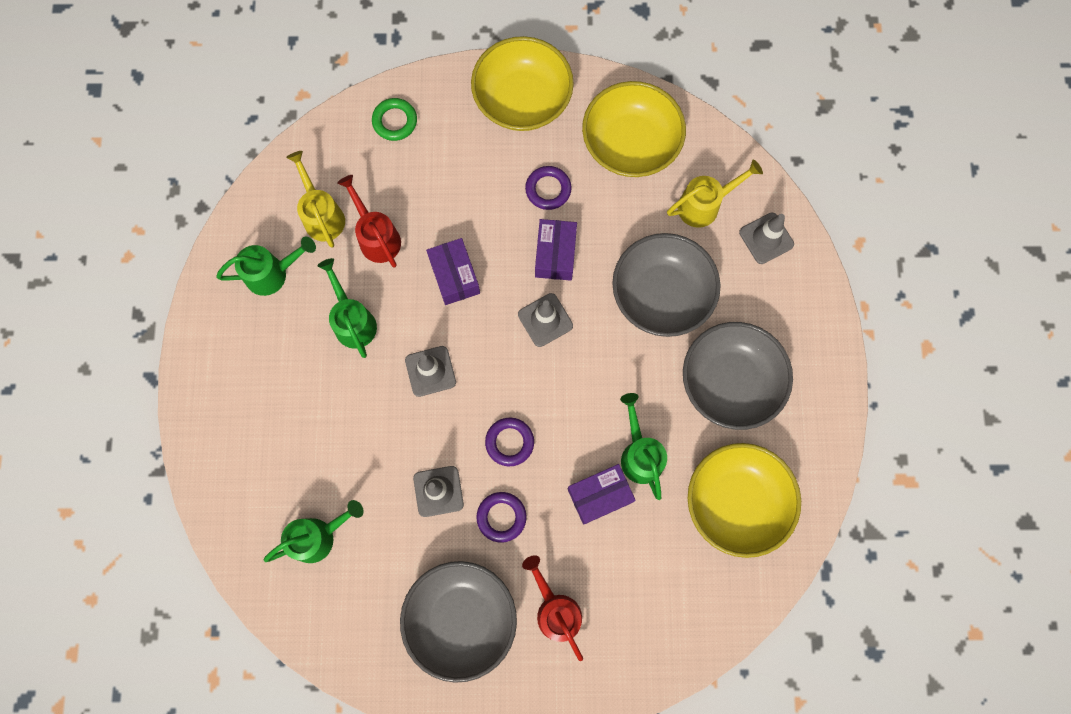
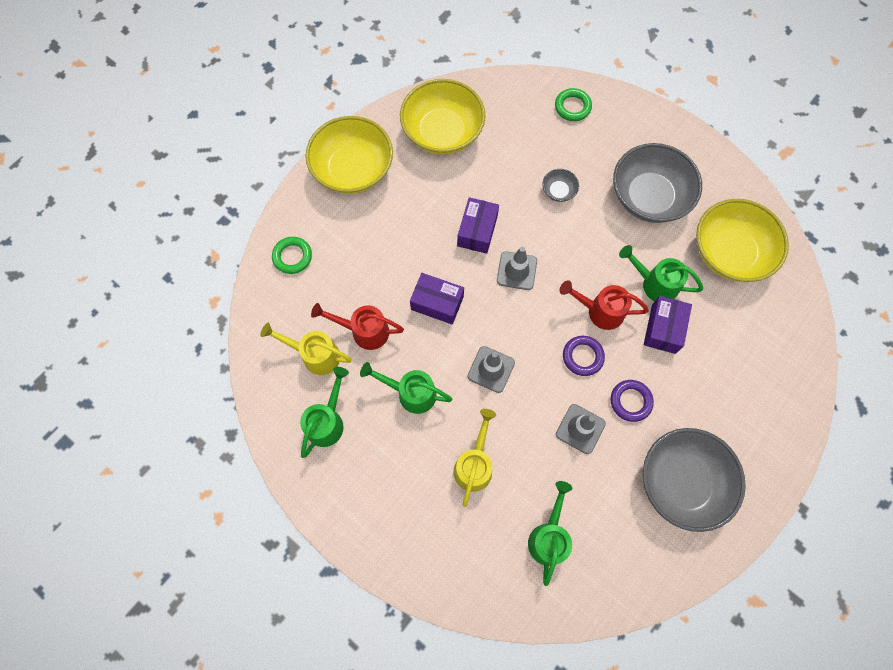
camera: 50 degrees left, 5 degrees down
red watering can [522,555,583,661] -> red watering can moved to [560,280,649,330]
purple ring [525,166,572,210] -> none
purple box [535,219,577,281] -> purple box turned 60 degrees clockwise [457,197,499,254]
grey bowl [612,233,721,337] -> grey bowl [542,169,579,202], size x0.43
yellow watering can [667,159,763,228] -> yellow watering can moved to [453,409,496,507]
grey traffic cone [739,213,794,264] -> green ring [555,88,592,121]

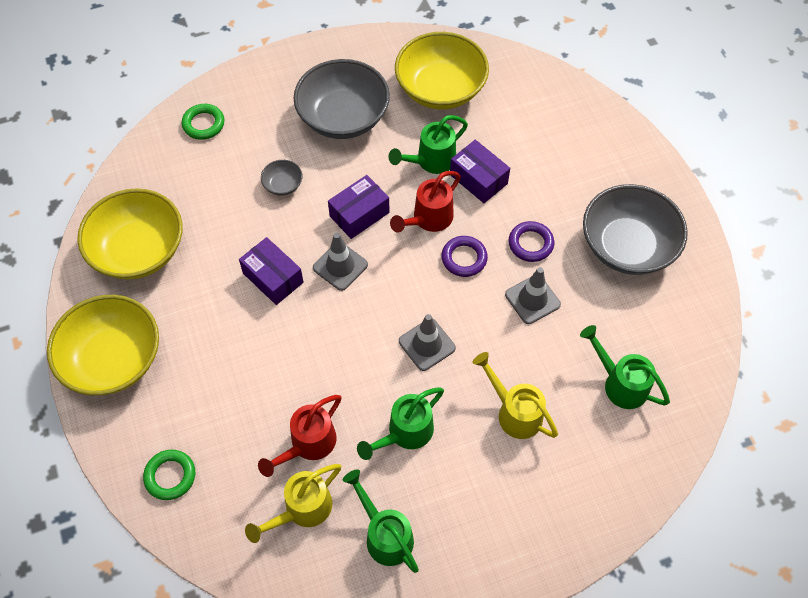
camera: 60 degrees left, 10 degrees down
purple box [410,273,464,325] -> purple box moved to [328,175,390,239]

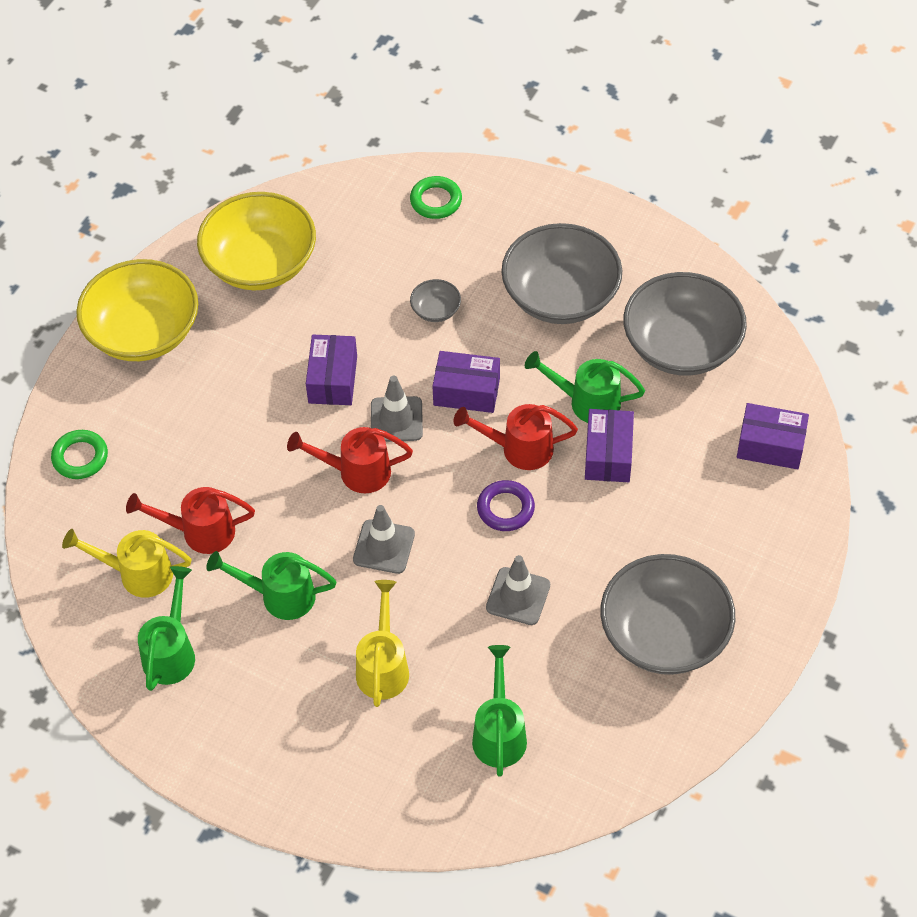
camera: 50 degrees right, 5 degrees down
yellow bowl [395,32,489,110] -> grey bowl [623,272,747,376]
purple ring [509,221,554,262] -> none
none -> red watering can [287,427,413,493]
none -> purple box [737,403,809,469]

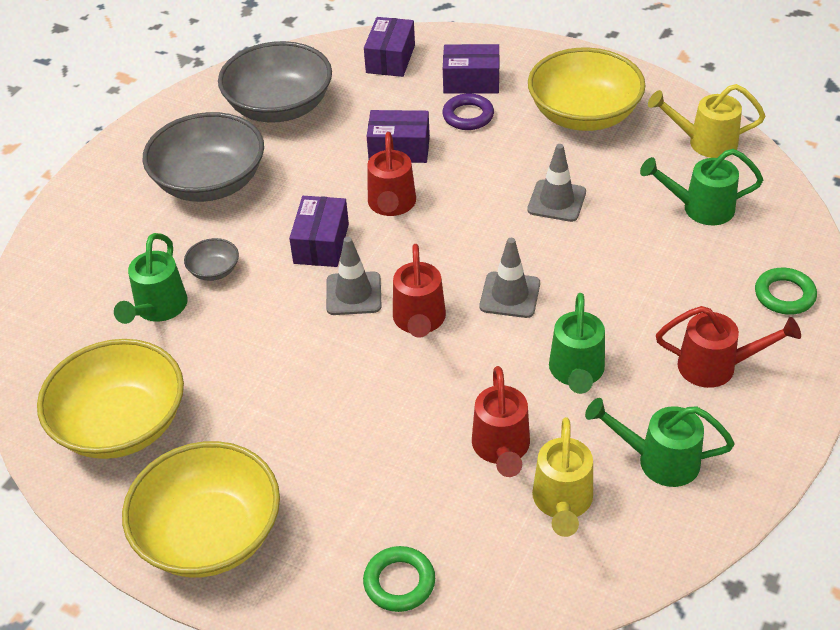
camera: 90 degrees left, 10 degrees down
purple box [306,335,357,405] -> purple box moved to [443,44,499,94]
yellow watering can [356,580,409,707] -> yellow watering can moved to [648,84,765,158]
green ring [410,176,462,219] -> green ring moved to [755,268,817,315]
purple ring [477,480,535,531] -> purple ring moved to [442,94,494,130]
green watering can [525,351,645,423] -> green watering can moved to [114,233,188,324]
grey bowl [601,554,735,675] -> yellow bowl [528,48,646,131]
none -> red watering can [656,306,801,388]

■ ■ ■ ■

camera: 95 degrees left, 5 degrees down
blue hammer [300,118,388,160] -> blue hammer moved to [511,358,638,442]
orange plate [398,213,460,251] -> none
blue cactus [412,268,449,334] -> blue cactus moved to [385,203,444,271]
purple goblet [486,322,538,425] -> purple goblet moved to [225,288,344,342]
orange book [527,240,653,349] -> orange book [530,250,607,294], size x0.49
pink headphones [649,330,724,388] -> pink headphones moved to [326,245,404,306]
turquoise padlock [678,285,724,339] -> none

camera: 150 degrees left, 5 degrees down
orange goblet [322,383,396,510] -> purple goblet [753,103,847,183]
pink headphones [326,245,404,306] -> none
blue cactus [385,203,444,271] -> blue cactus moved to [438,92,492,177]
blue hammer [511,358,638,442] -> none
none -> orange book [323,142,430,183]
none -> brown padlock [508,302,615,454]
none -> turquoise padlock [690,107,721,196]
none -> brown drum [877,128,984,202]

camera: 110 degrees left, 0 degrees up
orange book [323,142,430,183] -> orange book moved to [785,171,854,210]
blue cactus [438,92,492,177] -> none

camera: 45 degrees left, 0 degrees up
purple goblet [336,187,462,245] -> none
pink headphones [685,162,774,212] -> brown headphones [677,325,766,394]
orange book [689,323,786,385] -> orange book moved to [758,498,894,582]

■ ■ ■ ■

◆ Task requirements
Looking at the data above, write out exactly the lines that start at the one containing "camera: 50 degrees left, 5 degrees down" and end at the one containing "grey bowl [612,233,721,337]"; include both and nothing beyond.

◆ Written solution
camera: 50 degrees left, 5 degrees down
red watering can [522,555,583,661] -> red watering can moved to [560,280,649,330]
purple ring [525,166,572,210] -> none
purple box [535,219,577,281] -> purple box turned 60 degrees clockwise [457,197,499,254]
grey bowl [612,233,721,337] -> grey bowl [542,169,579,202], size x0.43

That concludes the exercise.